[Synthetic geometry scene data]
•••

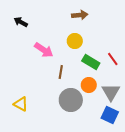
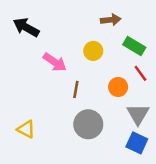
brown arrow: (80, 15) -> (111, 20), moved
black arrow: (21, 22) -> (26, 27), size x1.5
green rectangle: (91, 62) -> (134, 46), moved
orange circle: (89, 85) -> (118, 87), moved

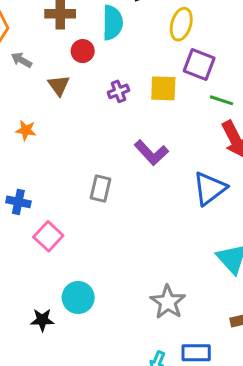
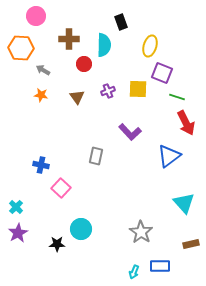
brown triangle: (59, 85) -> (77, 97), moved
orange star: (26, 130) -> (41, 95), moved

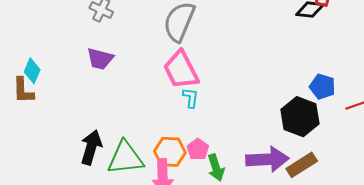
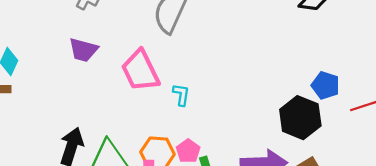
pink trapezoid: (181, 70) -> (140, 71), moved

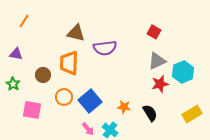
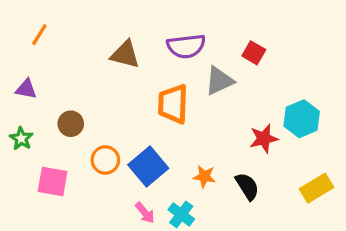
purple semicircle: (105, 48) -> (186, 46), moved
gray triangle: (157, 61) -> (219, 81), moved
orange trapezoid: (69, 63) -> (173, 104), moved

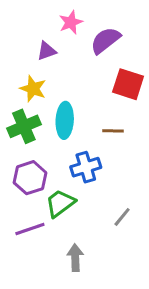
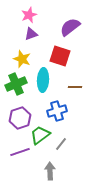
pink star: (71, 22) -> (29, 15), moved
red square: (128, 84) -> (60, 56), moved
gray line: (122, 217) -> (61, 144), moved

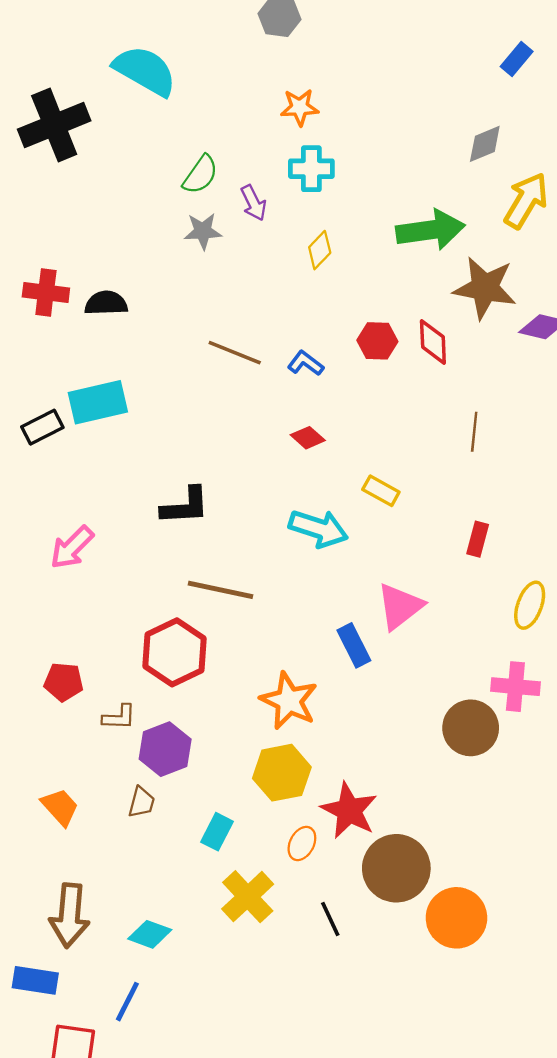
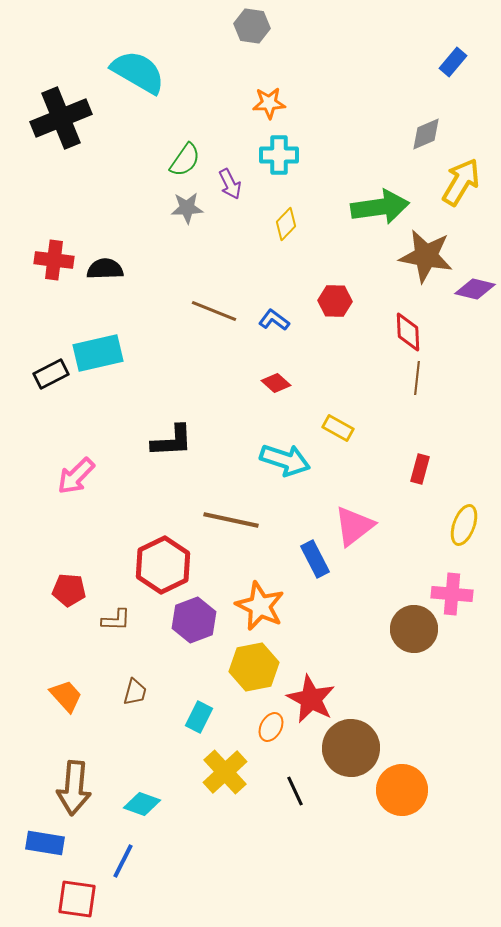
red diamond: (433, 342) -> (408, 332), moved
brown line: (221, 590) -> (231, 520), moved
purple hexagon: (165, 749) -> (194, 620), moved

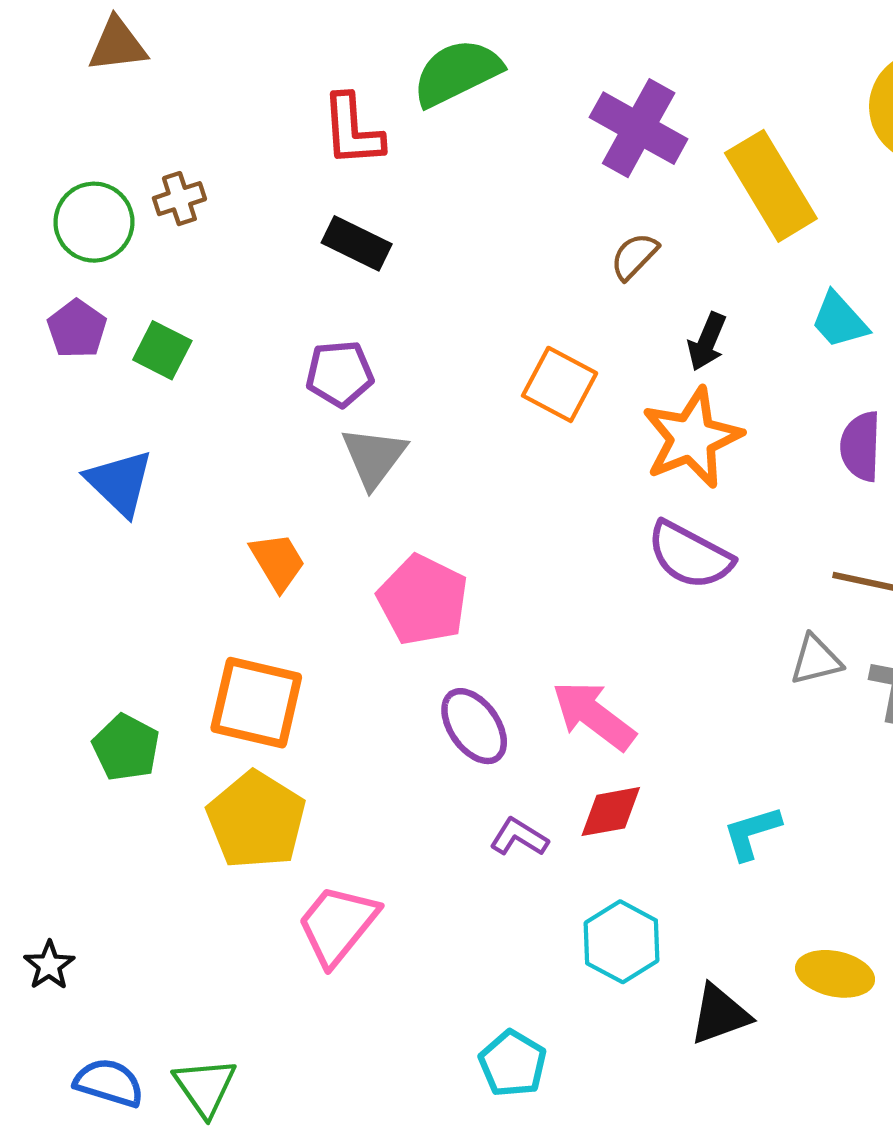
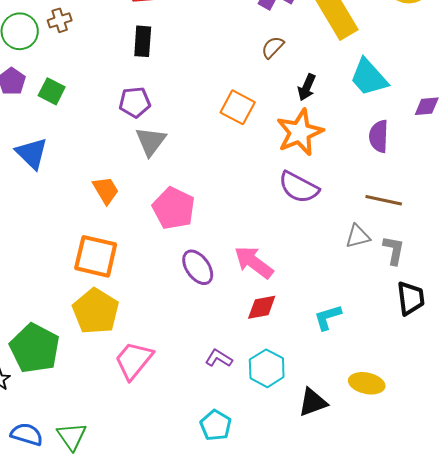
black rectangle: (357, 243) -> (143, 41), turned 68
cyan trapezoid: (839, 320) -> (369, 77), size x1.4
green pentagon: (126, 747) -> (35, 348), moved, size x1.6
purple L-shape: (519, 837) -> (219, 358), moved

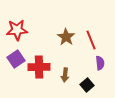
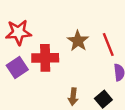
red cross: (39, 67) -> (45, 58), moved
brown arrow: (65, 75) -> (73, 97), moved

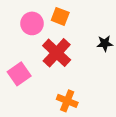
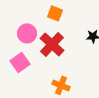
pink circle: (32, 23) -> (27, 33), moved

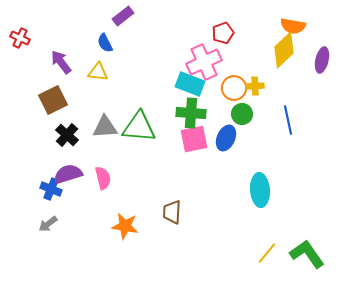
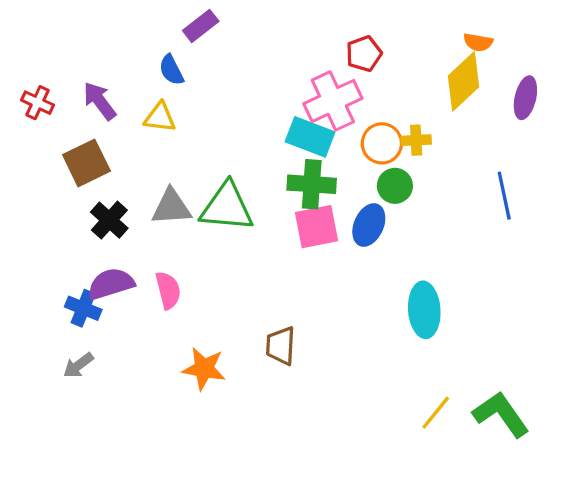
orange semicircle: (293, 26) -> (478, 42), size x0.7
red cross: (20, 38) -> (38, 103), moved
blue line: (288, 120) -> (504, 196), moved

•••

§ **REQUIRED ACTION**
Your answer is all of the records restated word for word, pictures excluded.

§ **FINAL ANSWER**
brown arrow: (80, 15) -> (111, 20), moved
black arrow: (21, 22) -> (26, 27), size x1.5
green rectangle: (91, 62) -> (134, 46), moved
orange circle: (89, 85) -> (118, 87), moved

brown triangle: (59, 85) -> (77, 97), moved
orange star: (26, 130) -> (41, 95), moved

pink trapezoid: (181, 70) -> (140, 71), moved

purple semicircle: (105, 48) -> (186, 46), moved
gray triangle: (157, 61) -> (219, 81), moved
orange trapezoid: (69, 63) -> (173, 104), moved

pink star: (71, 22) -> (29, 15), moved
red square: (128, 84) -> (60, 56), moved
gray line: (122, 217) -> (61, 144), moved

red diamond: (433, 342) -> (408, 332), moved
brown line: (221, 590) -> (231, 520), moved
purple hexagon: (165, 749) -> (194, 620), moved

black rectangle: (357, 243) -> (143, 41), turned 68
cyan trapezoid: (839, 320) -> (369, 77), size x1.4
green pentagon: (126, 747) -> (35, 348), moved, size x1.6
purple L-shape: (519, 837) -> (219, 358), moved

red cross: (39, 67) -> (45, 58), moved
brown arrow: (65, 75) -> (73, 97), moved

pink circle: (32, 23) -> (27, 33), moved

orange semicircle: (293, 26) -> (478, 42), size x0.7
red cross: (20, 38) -> (38, 103), moved
blue line: (288, 120) -> (504, 196), moved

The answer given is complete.